> **Task prompt**
Please count, in the material below, each line containing "SENS", and report only the number.

> **Data records**
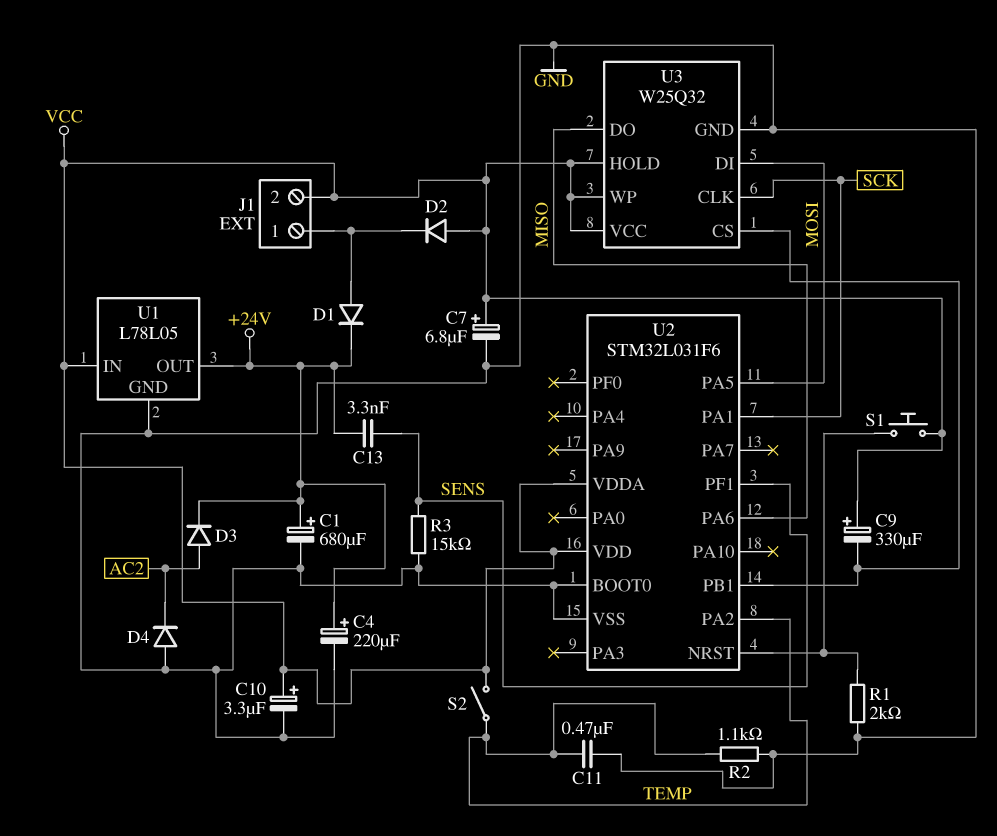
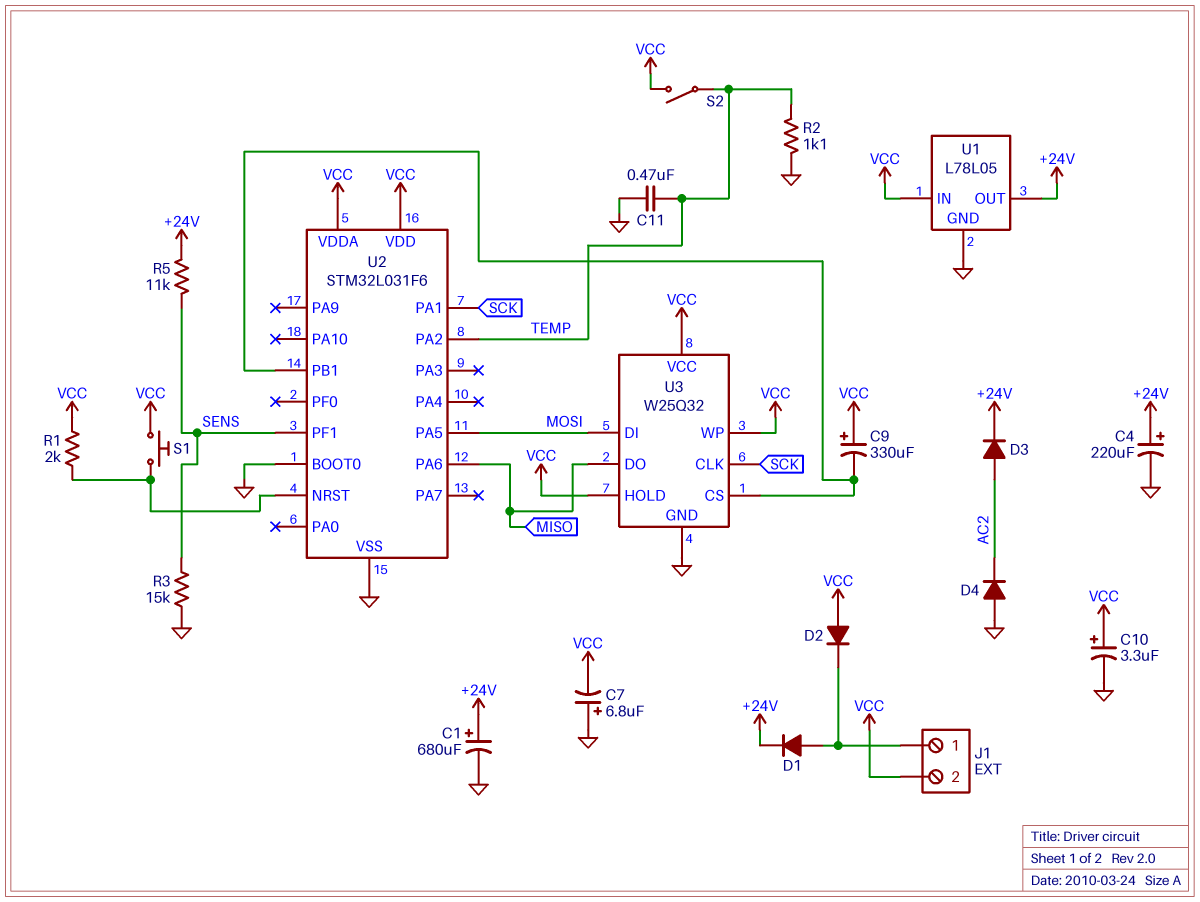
C7: 6.8uF (plus VCC, minus GND) -> 6.8uF (plus GND, minus VCC)
C13: 3.3nF (+24V, SENS) -> none
R1: 2k (GND, U2/NRST) -> 2k (U2/NRST, VCC)
R5: none -> 11k (+24V, SENS)

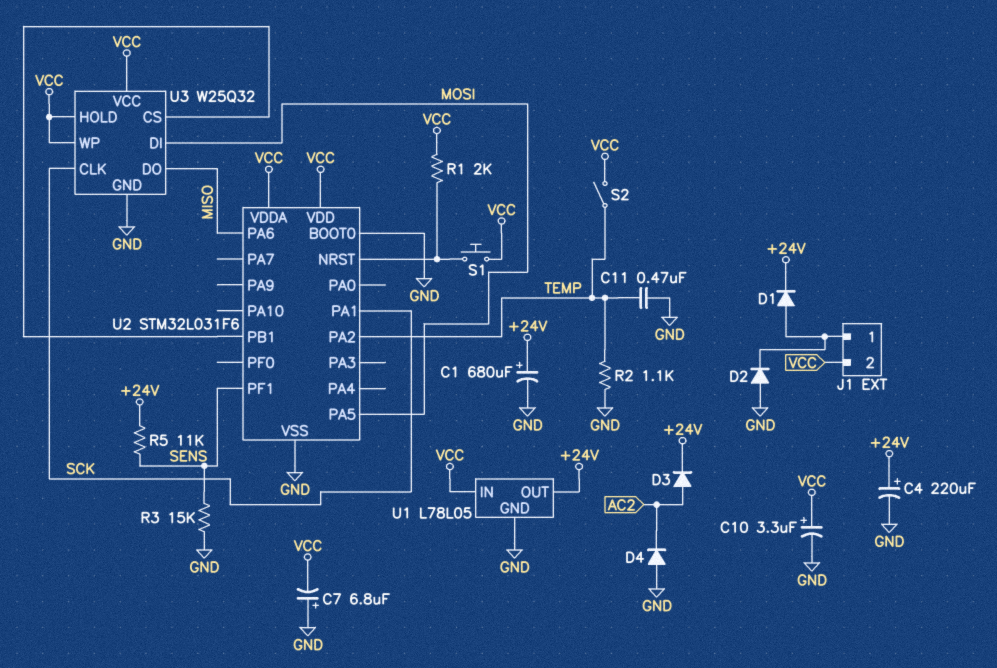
C9: 330uF (plus VCC, minus U2/PB1) -> none
D2: diode (A VCC, K J1/1) -> diode (A GND, K J1/1)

> **Expected answer**
2